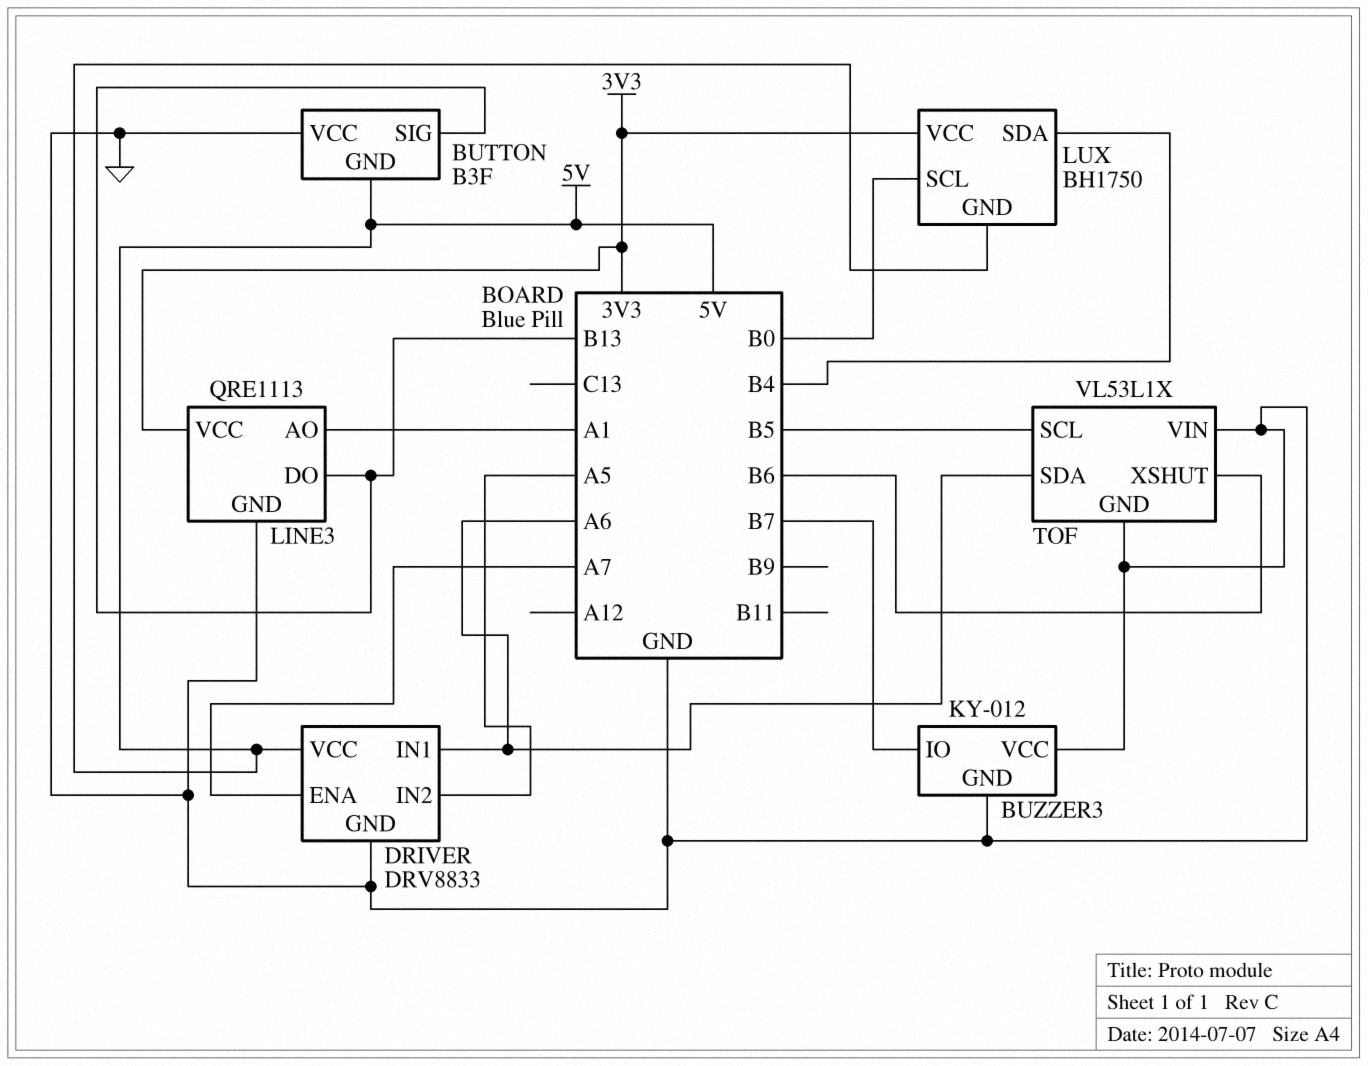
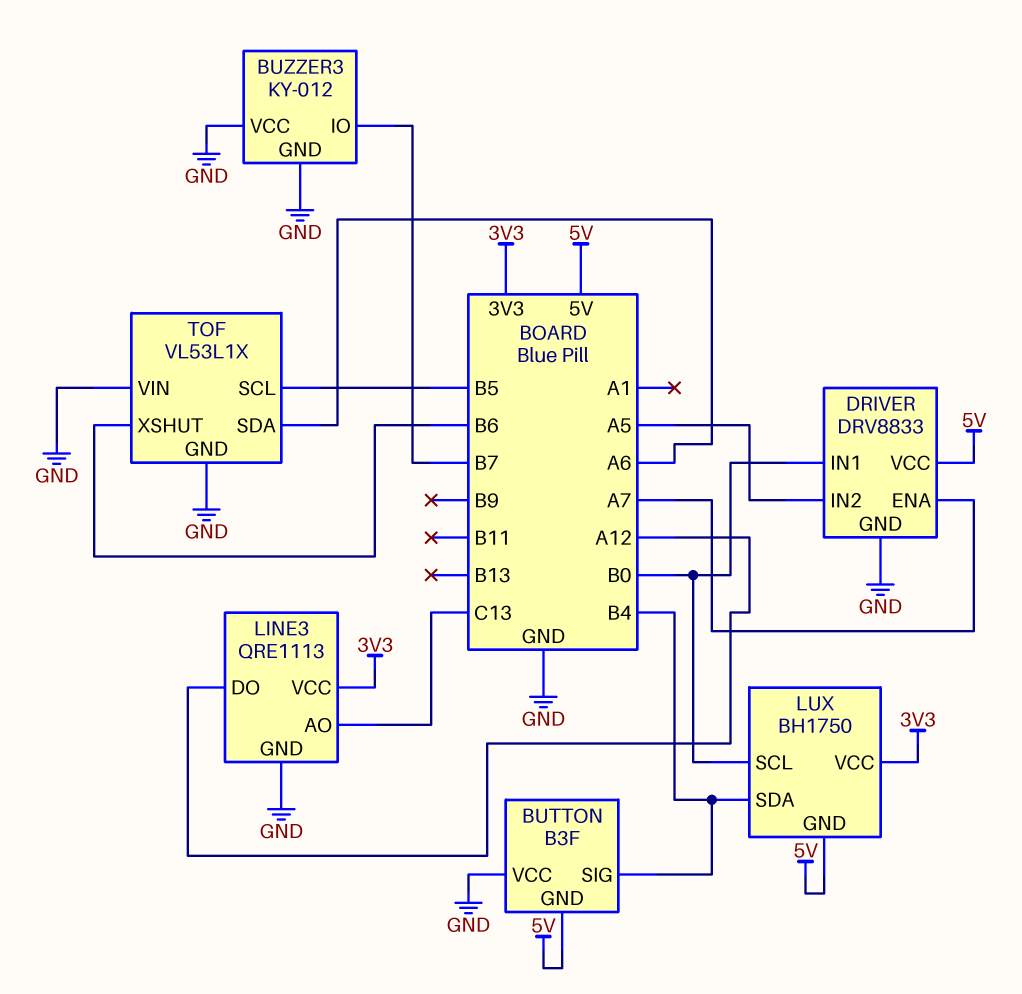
BUTTON pin SIG: B13 -> B4
DRIVER pin IN1: A6 -> B0
LINE3 pin AO: A1 -> C13
LINE3 pin DO: B13 -> A12

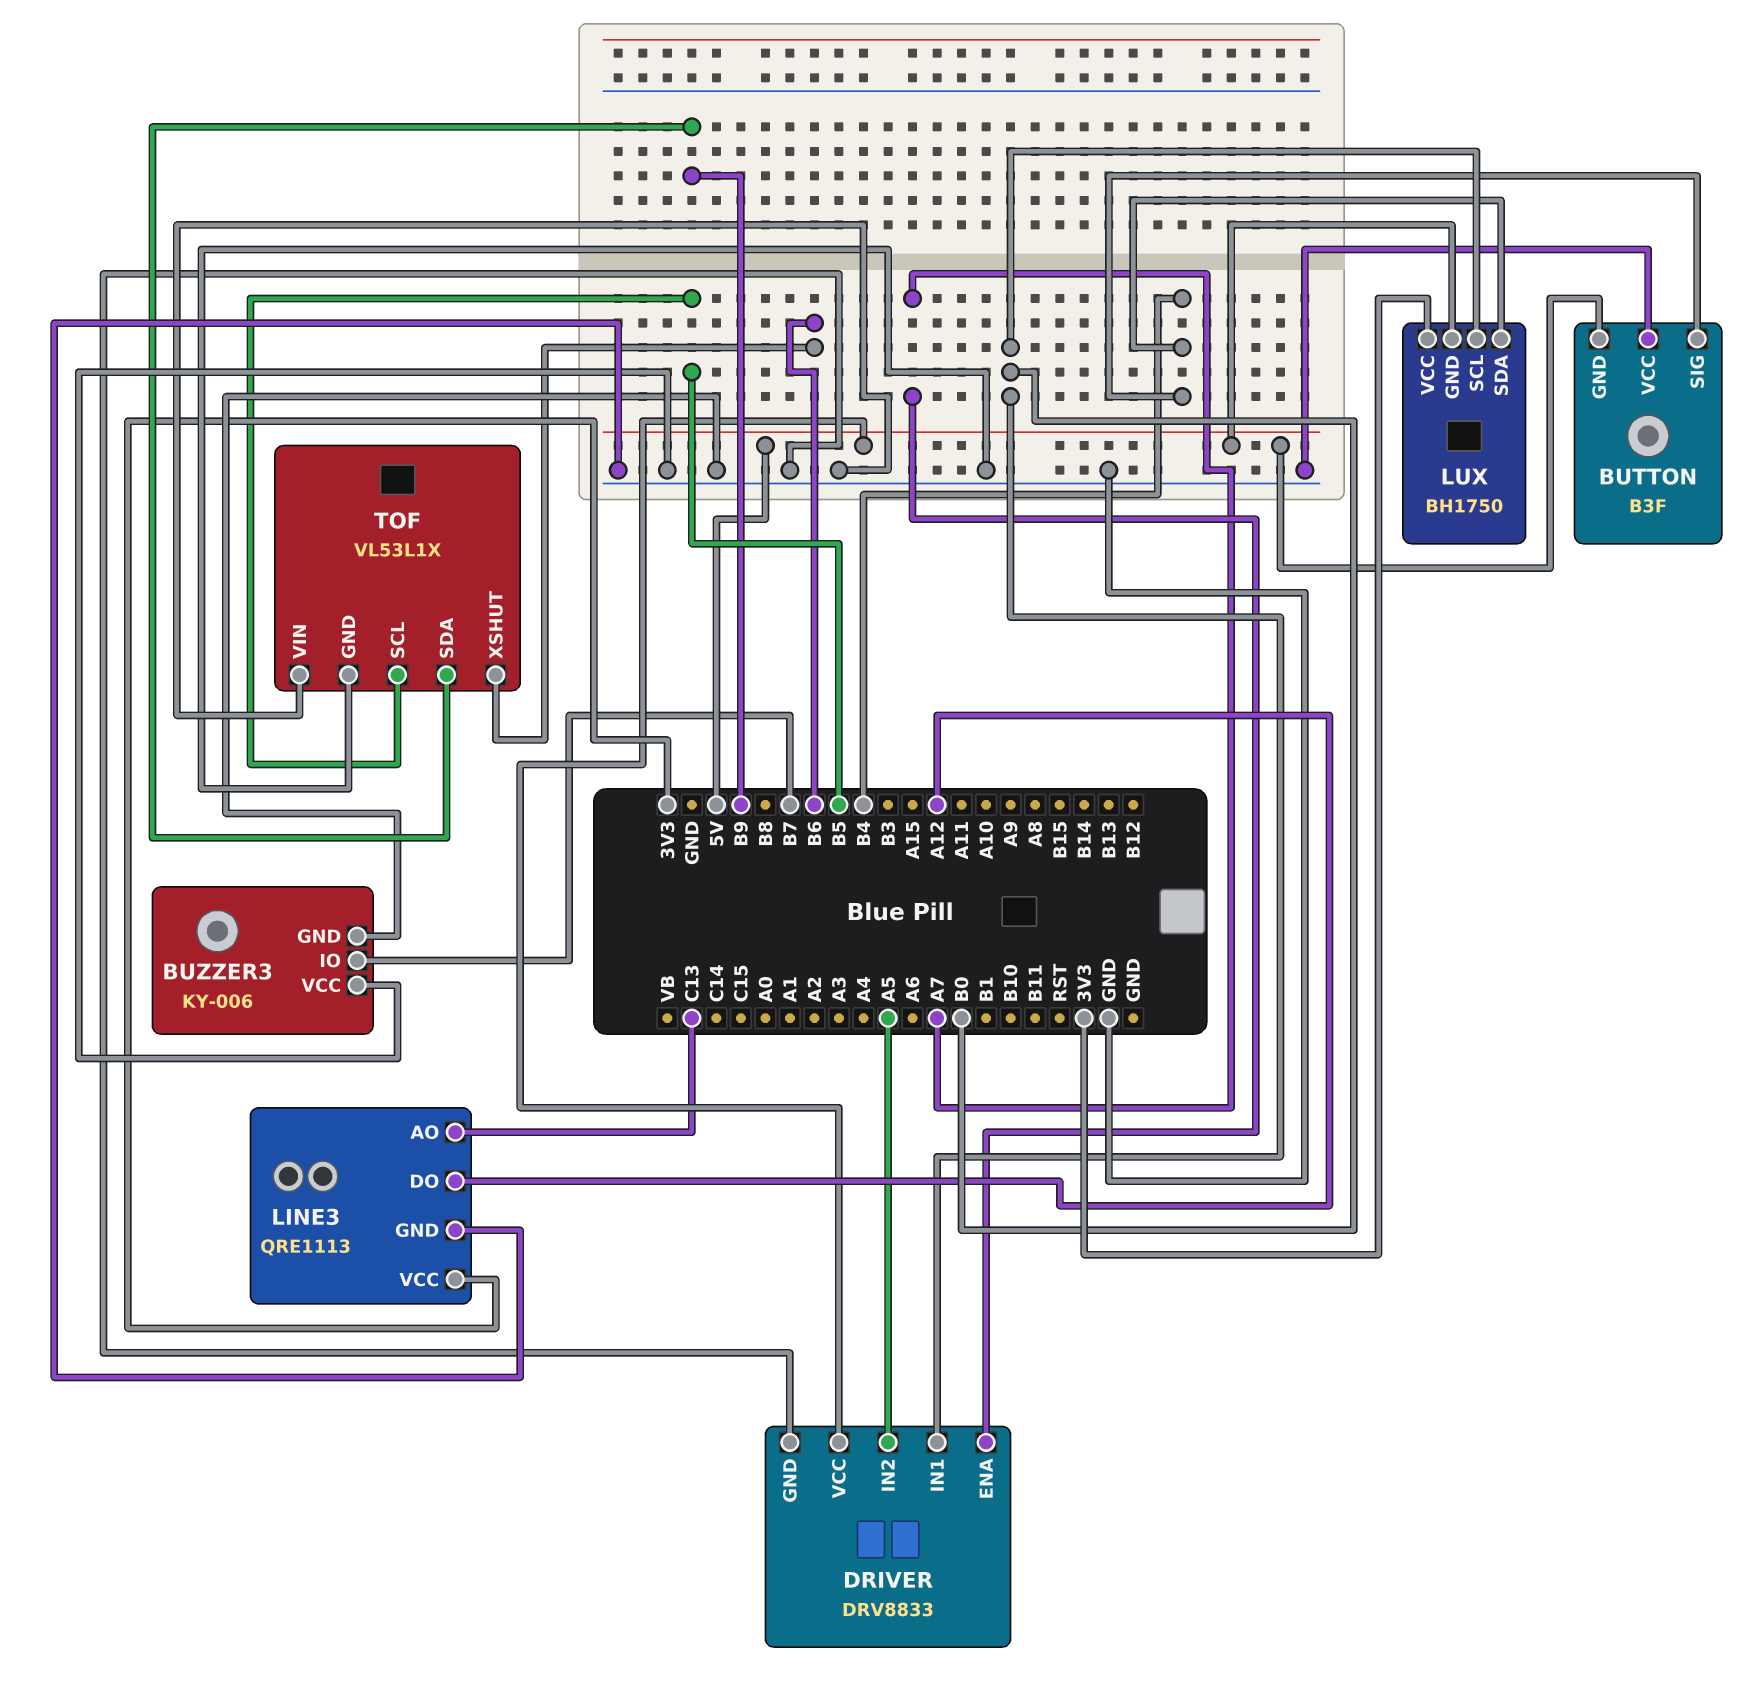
BUZZER3: KY-012 -> KY-006
TOF pin SDA: A6 -> B9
##########
What to work on. The response should be the lines from the one containing "LINE3 pin AO: A1 -> C13" through the final line of the records, reproduced exactly and with every picture left out.

Result.
LINE3 pin AO: A1 -> C13
LINE3 pin DO: B13 -> A12

BUZZER3: KY-012 -> KY-006
TOF pin SDA: A6 -> B9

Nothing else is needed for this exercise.